▶ _EXERCISE BRIEF_:
Identify each line in the data that contains the string "override", matching uppercase and lowercase exactly, and copy every such line in full.
** START OF PROVIDED INFORMATION **
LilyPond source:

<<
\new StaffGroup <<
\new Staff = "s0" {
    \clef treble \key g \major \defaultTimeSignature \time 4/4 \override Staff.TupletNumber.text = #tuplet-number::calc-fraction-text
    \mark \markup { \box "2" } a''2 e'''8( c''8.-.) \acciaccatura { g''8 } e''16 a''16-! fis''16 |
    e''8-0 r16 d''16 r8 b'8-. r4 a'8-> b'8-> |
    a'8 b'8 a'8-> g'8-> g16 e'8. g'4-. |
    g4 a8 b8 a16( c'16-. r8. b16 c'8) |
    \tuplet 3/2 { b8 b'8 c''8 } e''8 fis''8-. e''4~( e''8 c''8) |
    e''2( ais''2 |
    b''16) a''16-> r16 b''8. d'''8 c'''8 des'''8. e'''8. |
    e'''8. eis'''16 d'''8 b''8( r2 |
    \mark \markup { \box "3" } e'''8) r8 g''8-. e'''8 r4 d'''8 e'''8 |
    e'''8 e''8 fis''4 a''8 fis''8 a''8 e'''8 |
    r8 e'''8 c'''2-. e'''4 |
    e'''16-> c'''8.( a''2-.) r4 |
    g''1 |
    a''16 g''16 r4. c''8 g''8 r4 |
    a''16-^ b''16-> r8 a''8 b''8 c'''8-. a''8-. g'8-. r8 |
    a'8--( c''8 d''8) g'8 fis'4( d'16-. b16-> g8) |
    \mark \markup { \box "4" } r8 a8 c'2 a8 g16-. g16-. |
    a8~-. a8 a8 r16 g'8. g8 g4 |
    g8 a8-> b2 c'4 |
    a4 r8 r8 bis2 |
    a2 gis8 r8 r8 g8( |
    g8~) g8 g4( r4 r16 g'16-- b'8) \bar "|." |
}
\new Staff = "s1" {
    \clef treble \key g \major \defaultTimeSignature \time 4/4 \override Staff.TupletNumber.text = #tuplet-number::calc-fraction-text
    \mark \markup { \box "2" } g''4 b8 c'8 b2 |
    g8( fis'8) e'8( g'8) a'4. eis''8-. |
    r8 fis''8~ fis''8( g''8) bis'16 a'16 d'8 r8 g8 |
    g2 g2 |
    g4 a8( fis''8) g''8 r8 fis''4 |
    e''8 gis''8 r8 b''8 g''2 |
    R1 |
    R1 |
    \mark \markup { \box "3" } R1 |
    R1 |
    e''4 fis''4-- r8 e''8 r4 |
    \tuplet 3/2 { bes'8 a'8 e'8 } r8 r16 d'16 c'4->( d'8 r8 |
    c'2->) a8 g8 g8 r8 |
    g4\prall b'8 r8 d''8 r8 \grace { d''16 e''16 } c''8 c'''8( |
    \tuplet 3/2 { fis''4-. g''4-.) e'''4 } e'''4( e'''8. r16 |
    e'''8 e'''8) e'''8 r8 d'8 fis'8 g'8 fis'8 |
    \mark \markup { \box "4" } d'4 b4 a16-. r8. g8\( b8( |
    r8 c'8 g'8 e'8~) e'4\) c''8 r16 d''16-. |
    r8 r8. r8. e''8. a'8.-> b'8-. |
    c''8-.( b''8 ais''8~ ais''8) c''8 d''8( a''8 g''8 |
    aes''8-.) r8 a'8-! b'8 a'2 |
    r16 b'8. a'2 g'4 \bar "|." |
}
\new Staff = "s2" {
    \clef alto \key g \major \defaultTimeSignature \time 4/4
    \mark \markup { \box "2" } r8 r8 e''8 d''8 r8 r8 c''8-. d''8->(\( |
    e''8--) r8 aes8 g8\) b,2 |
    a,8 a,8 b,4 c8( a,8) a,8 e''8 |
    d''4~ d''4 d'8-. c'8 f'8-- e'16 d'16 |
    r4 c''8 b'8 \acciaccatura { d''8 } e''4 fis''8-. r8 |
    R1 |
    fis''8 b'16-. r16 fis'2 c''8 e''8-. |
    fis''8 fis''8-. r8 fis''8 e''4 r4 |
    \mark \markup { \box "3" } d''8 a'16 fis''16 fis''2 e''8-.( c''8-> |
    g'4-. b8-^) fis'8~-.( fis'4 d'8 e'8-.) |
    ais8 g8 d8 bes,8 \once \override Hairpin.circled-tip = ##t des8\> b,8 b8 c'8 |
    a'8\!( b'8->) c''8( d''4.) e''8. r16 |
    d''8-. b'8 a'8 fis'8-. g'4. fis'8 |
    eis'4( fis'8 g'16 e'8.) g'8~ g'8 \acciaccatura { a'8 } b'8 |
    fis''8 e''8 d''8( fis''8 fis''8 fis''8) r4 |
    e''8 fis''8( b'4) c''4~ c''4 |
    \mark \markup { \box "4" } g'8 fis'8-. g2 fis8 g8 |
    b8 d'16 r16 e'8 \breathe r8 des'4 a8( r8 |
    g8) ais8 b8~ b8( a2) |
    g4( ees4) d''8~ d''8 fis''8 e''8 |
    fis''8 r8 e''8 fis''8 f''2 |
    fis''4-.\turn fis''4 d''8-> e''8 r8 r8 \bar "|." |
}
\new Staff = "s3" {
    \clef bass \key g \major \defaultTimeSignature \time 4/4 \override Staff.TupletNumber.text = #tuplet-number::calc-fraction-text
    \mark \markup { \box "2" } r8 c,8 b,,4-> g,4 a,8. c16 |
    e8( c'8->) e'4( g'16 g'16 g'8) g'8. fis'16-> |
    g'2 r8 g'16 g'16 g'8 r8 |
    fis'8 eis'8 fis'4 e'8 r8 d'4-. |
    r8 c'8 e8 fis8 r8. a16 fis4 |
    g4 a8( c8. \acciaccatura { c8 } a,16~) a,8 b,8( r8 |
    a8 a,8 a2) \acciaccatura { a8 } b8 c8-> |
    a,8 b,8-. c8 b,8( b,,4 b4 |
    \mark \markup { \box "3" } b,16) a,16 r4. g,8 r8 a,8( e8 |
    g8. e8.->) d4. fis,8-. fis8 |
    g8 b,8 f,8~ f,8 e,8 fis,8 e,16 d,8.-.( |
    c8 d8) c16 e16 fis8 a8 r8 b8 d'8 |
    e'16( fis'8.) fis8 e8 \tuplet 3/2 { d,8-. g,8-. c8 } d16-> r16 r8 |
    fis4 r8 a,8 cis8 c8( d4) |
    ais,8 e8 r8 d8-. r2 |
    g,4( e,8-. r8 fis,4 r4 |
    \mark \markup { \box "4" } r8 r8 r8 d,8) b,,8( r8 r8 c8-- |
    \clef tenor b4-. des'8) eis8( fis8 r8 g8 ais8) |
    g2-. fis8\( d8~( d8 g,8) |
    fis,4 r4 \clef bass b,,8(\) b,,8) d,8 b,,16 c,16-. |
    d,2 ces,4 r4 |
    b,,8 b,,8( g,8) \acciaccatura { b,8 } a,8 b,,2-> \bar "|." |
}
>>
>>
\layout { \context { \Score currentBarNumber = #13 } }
** END OF PROVIDED INFORMATION **
▶ _THE RESPONSE_:
    \clef treble \key g \major \defaultTimeSignature \time 4/4 \override Staff.TupletNumber.text = #tuplet-number::calc-fraction-text
    \clef treble \key g \major \defaultTimeSignature \time 4/4 \override Staff.TupletNumber.text = #tuplet-number::calc-fraction-text
    ais8 g8 d8 bes,8 \once \override Hairpin.circled-tip = ##t des8\> b,8 b8 c'8 |
    \clef bass \key g \major \defaultTimeSignature \time 4/4 \override Staff.TupletNumber.text = #tuplet-number::calc-fraction-text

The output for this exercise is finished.